What the task requires — Please transcribe every record below exactly, leaving out the pictures.

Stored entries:
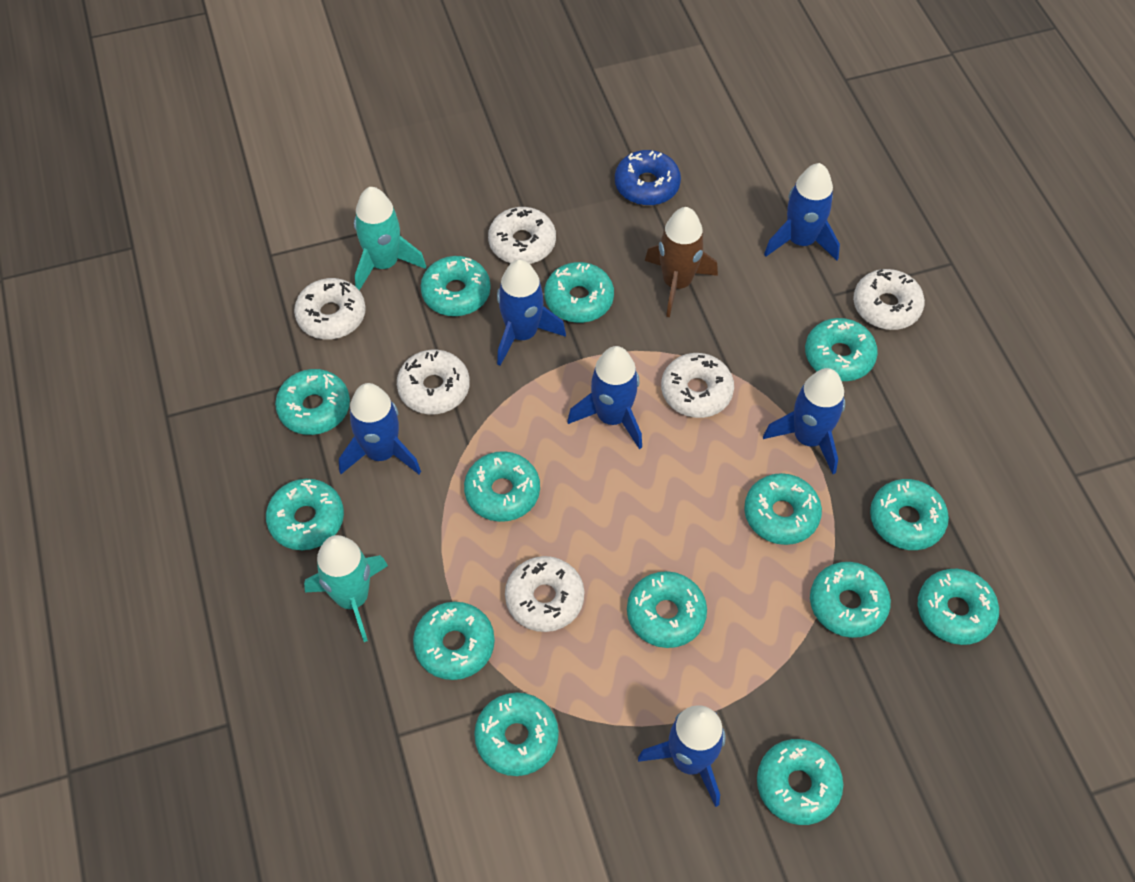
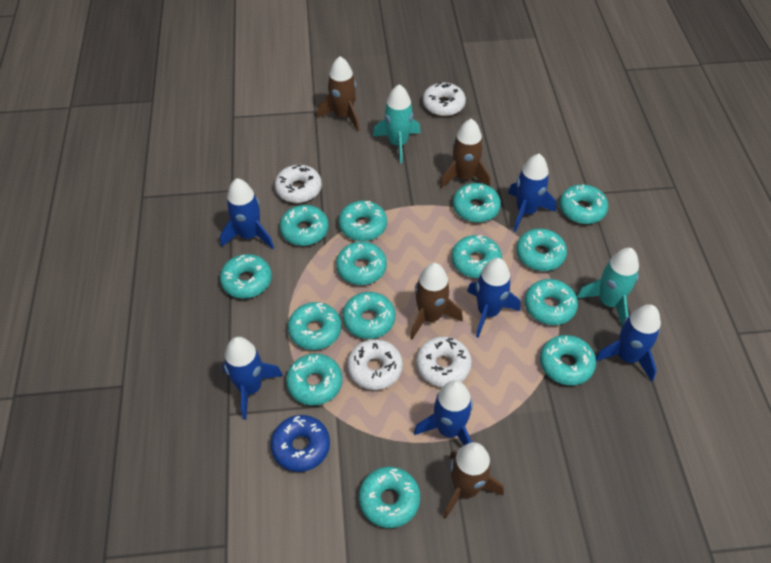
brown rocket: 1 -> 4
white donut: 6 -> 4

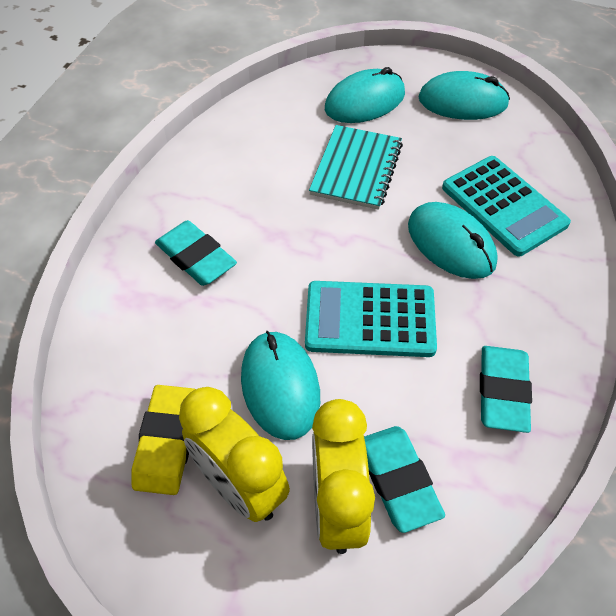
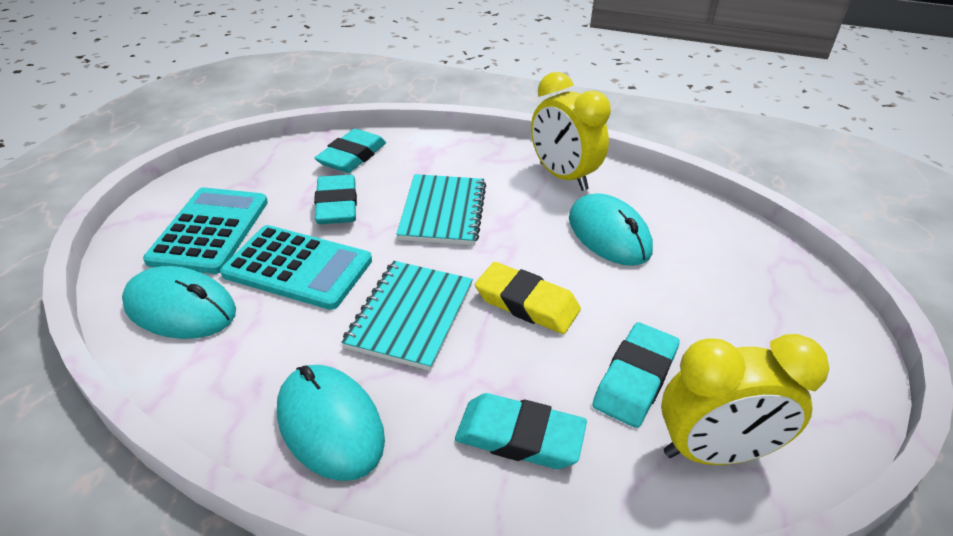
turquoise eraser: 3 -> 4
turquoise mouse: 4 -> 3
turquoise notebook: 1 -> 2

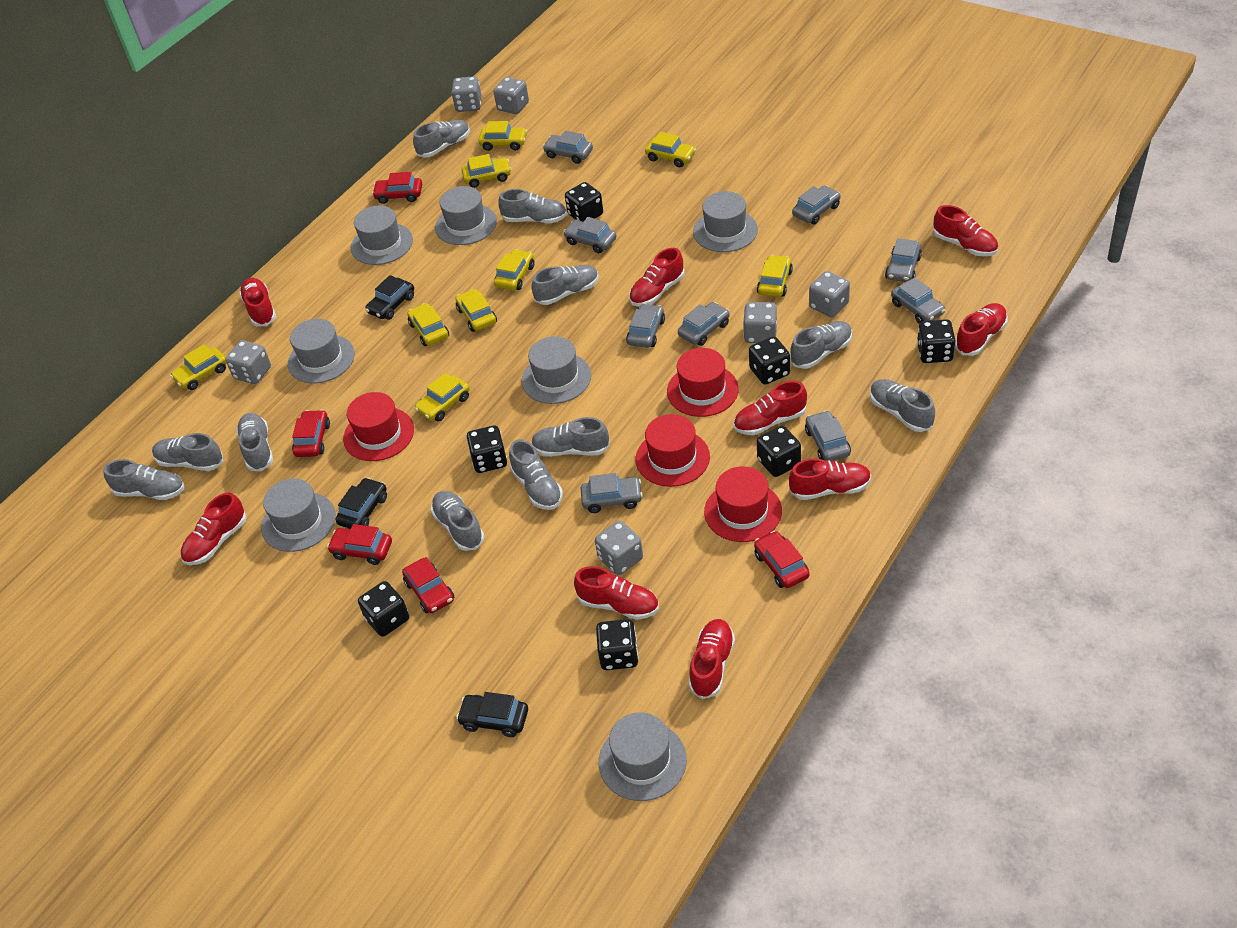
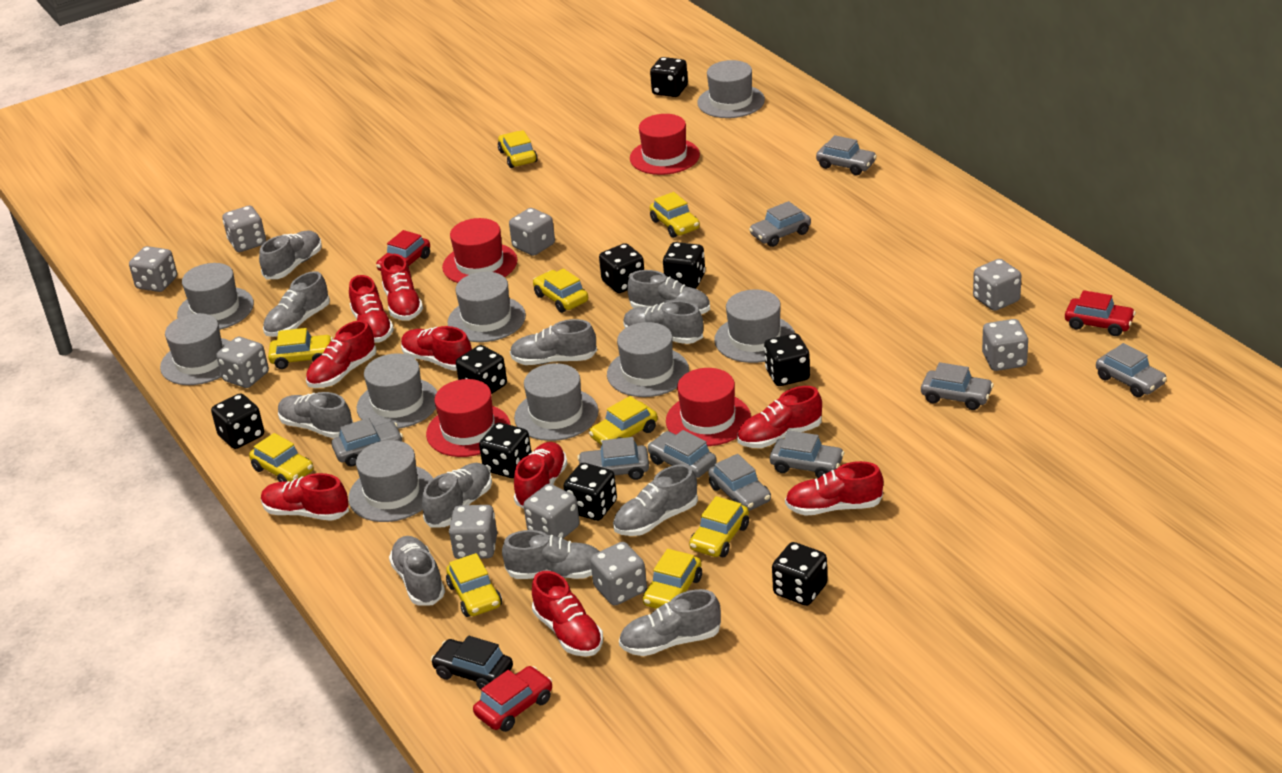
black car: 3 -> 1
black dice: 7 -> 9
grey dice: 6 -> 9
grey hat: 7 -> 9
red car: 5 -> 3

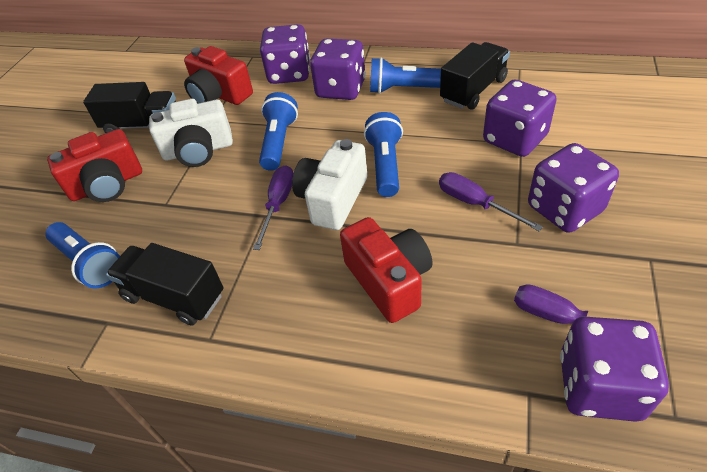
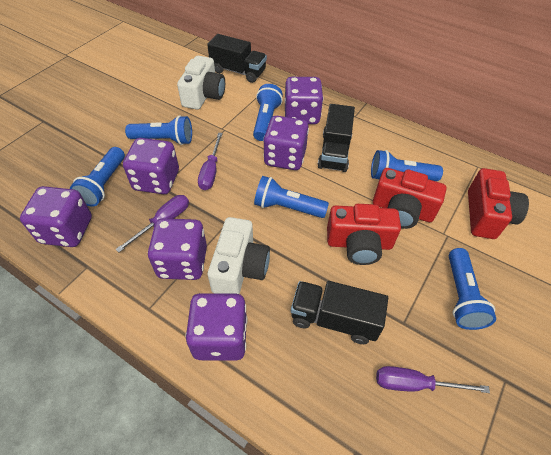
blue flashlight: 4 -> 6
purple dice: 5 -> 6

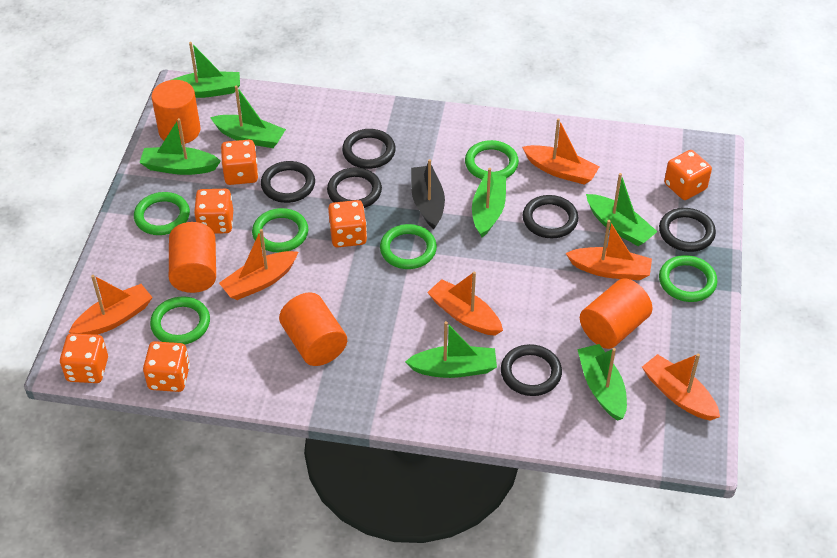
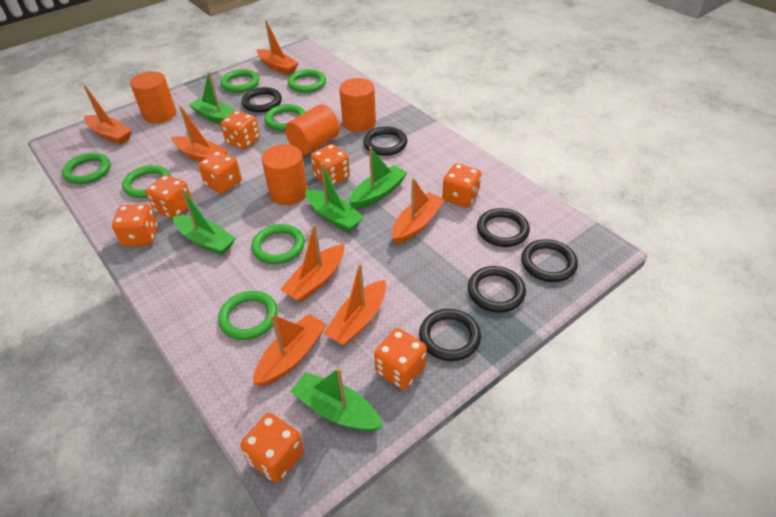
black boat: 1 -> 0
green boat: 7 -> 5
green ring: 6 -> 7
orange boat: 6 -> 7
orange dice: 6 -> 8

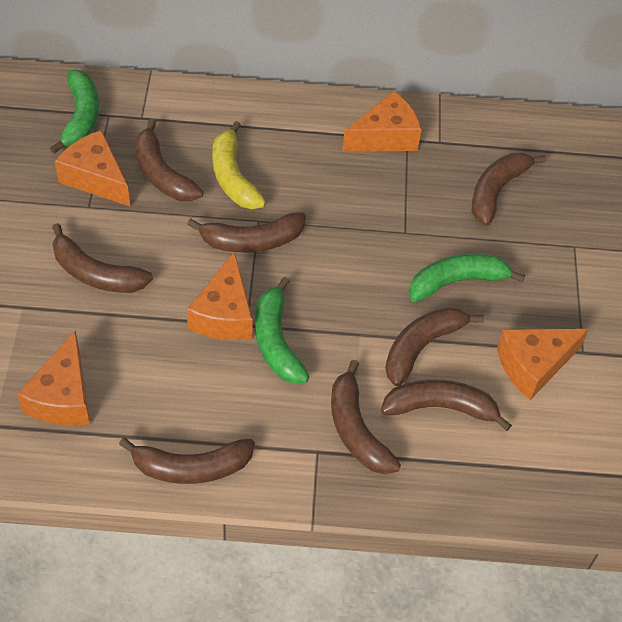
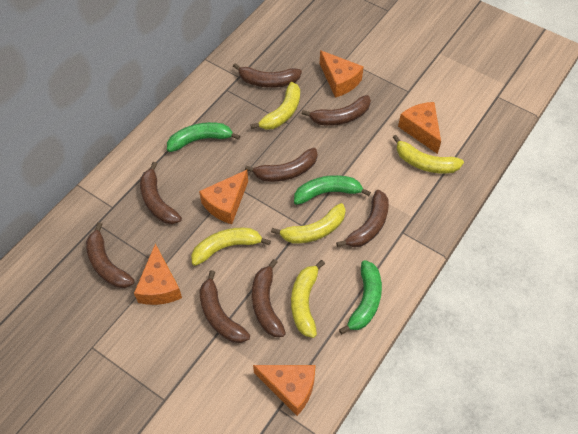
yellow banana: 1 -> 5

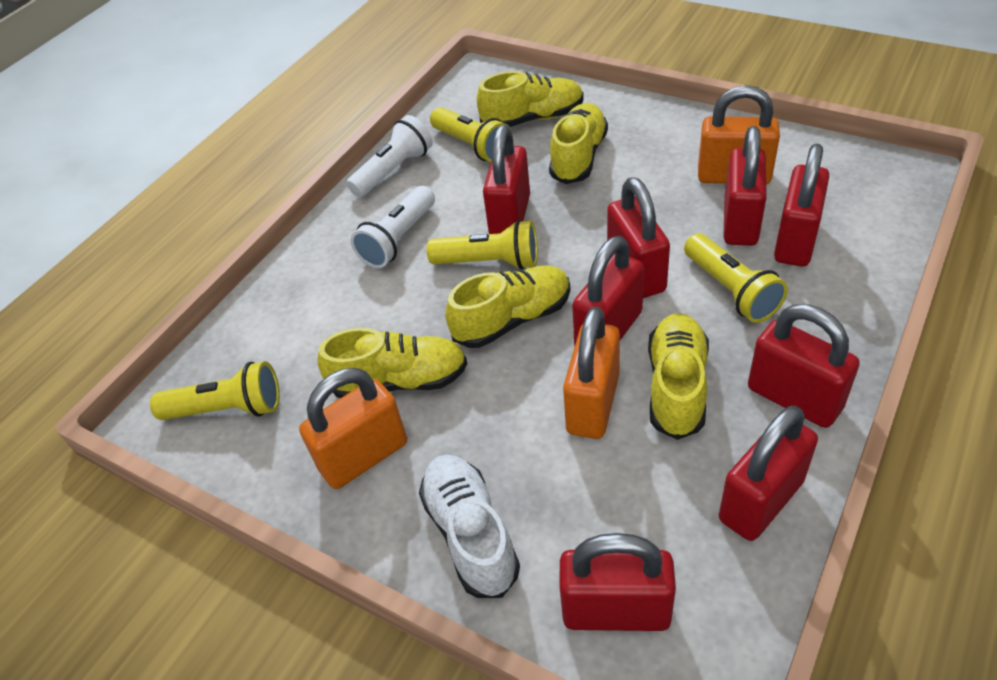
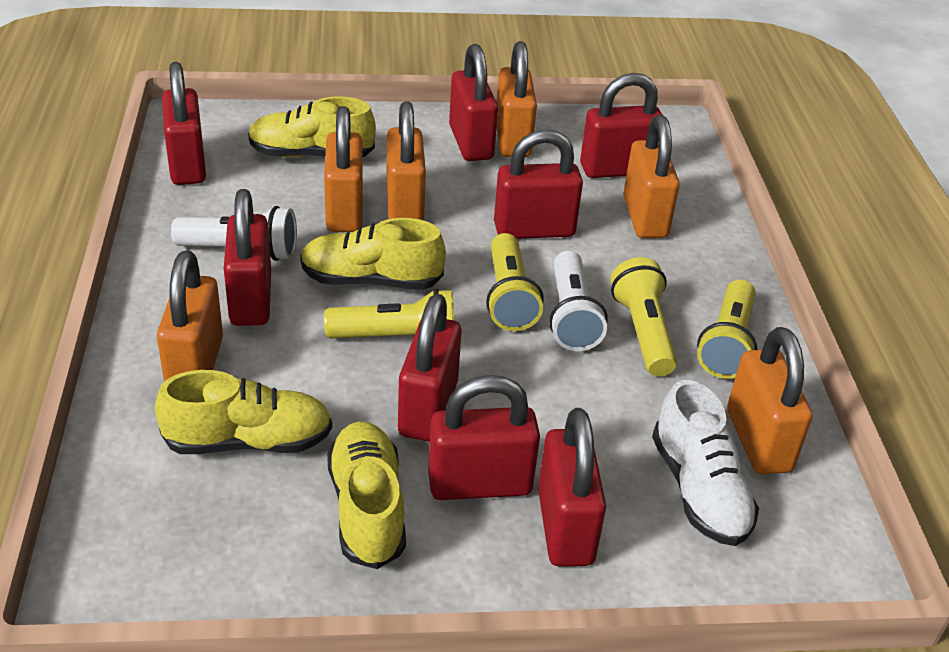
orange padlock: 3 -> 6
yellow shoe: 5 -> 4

Answer box —
brown rocket: 1 -> 4
white donut: 6 -> 4

turquoise eraser: 3 -> 4
turquoise mouse: 4 -> 3
turquoise notebook: 1 -> 2

black car: 3 -> 1
black dice: 7 -> 9
grey dice: 6 -> 9
grey hat: 7 -> 9
red car: 5 -> 3

blue flashlight: 4 -> 6
purple dice: 5 -> 6

black boat: 1 -> 0
green boat: 7 -> 5
green ring: 6 -> 7
orange boat: 6 -> 7
orange dice: 6 -> 8

yellow banana: 1 -> 5

orange padlock: 3 -> 6
yellow shoe: 5 -> 4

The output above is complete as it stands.